TASK DIRECTIONS
Copy out each line from the start of the material below until the line with "(566, 234) = (421, 371): pink", that line included.
==========
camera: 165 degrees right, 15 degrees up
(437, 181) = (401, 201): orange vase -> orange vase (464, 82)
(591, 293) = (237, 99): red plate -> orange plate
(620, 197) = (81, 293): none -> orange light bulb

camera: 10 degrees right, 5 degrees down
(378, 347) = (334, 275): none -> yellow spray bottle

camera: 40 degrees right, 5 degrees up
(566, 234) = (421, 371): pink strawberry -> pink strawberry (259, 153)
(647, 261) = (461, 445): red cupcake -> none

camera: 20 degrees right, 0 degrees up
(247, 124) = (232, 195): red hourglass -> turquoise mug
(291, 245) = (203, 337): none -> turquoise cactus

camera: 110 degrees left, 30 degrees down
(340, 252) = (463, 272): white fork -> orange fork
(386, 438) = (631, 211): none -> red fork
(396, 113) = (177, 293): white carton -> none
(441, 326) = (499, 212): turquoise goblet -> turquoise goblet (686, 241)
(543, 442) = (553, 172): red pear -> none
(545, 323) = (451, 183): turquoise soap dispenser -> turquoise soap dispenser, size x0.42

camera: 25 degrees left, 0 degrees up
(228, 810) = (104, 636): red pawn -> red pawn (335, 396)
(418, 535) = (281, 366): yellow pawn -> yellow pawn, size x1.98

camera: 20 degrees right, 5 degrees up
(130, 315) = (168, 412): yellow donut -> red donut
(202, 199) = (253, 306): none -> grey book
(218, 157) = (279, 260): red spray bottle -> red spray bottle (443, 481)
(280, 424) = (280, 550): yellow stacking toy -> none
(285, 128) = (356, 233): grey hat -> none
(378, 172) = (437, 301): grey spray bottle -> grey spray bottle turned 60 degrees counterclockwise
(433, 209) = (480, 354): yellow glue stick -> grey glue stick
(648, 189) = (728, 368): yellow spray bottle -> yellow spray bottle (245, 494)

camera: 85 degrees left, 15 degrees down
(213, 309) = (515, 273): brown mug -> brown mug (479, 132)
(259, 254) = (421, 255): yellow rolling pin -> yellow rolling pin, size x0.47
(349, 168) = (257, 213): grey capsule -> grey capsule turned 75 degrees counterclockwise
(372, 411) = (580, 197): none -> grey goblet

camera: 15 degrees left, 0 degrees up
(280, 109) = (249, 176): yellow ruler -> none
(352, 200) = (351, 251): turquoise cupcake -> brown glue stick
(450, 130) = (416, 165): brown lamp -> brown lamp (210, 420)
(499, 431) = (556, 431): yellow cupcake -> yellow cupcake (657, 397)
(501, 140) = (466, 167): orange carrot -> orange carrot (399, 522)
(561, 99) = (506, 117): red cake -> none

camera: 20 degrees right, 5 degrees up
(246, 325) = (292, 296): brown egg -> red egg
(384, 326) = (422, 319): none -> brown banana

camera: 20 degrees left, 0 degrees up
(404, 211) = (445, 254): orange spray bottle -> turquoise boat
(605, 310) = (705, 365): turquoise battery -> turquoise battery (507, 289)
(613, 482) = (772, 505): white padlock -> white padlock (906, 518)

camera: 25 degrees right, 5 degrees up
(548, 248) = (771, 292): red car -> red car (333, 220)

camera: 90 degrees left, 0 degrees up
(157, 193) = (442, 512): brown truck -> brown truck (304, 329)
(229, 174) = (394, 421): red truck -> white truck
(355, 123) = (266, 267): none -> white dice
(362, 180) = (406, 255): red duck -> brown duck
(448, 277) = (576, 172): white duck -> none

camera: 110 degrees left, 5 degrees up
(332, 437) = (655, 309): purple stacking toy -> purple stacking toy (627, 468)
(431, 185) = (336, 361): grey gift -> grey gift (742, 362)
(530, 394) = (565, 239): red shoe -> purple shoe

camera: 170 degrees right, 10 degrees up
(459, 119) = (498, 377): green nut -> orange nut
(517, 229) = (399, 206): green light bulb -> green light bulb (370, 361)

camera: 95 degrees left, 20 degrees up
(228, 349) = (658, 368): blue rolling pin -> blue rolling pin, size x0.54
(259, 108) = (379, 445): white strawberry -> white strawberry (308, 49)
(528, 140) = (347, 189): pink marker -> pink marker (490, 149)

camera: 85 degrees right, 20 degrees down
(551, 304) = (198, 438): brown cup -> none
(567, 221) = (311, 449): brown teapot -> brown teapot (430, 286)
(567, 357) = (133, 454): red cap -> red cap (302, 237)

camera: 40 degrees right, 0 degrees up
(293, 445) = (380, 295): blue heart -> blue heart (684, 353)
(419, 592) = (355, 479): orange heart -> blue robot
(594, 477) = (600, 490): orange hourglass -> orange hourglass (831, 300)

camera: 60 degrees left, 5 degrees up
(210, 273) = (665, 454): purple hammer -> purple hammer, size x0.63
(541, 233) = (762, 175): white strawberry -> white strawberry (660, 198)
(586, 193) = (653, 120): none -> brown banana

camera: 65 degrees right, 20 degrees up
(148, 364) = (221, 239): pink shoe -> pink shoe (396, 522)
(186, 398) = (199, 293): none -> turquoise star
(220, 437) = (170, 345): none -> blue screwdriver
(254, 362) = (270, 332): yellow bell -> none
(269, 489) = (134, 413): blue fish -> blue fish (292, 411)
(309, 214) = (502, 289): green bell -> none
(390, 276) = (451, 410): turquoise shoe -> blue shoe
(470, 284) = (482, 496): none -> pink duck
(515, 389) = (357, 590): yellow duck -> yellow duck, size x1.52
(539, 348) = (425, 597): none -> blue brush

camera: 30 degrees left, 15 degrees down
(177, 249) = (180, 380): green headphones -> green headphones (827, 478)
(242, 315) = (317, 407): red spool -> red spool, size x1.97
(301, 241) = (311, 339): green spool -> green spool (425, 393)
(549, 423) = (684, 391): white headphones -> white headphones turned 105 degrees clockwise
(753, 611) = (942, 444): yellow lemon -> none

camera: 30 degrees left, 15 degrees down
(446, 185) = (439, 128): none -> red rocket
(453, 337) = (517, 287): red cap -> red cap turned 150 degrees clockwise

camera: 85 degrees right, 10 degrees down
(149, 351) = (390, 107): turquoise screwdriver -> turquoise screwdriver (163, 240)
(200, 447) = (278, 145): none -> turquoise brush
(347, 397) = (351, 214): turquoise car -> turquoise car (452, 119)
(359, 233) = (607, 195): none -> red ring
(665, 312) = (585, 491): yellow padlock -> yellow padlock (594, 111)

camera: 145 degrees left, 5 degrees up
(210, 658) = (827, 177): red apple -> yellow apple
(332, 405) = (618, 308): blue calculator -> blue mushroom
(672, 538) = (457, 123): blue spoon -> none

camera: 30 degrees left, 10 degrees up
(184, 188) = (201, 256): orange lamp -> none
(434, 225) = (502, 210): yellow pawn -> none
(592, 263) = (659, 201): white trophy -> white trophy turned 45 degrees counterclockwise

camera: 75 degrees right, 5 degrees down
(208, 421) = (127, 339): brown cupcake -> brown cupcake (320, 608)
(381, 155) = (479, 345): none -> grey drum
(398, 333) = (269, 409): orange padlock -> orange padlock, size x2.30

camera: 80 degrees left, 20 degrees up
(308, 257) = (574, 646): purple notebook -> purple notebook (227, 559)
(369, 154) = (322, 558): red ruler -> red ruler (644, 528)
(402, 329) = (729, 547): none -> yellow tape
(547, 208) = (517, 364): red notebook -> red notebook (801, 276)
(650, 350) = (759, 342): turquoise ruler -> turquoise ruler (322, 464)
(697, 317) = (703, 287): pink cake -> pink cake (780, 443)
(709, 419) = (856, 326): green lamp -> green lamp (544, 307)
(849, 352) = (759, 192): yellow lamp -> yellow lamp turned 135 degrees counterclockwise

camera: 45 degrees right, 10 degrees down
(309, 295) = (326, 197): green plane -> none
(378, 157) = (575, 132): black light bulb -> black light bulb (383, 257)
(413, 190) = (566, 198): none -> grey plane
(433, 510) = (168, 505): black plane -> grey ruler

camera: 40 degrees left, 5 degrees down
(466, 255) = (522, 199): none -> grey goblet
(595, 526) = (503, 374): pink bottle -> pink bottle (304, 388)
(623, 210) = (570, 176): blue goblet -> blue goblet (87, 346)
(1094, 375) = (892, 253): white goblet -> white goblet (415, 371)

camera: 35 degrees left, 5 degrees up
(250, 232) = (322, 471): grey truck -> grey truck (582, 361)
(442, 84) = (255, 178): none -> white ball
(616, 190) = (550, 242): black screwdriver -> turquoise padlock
==========
OUTPUT
camera: 165 degrees right, 15 degrees up
(437, 181) = (401, 201): orange vase -> orange vase (464, 82)
(591, 293) = (237, 99): red plate -> orange plate
(620, 197) = (81, 293): none -> orange light bulb

camera: 10 degrees right, 5 degrees down
(378, 347) = (334, 275): none -> yellow spray bottle

camera: 40 degrees right, 5 degrees up
(566, 234) = (421, 371): pink strawberry -> pink strawberry (259, 153)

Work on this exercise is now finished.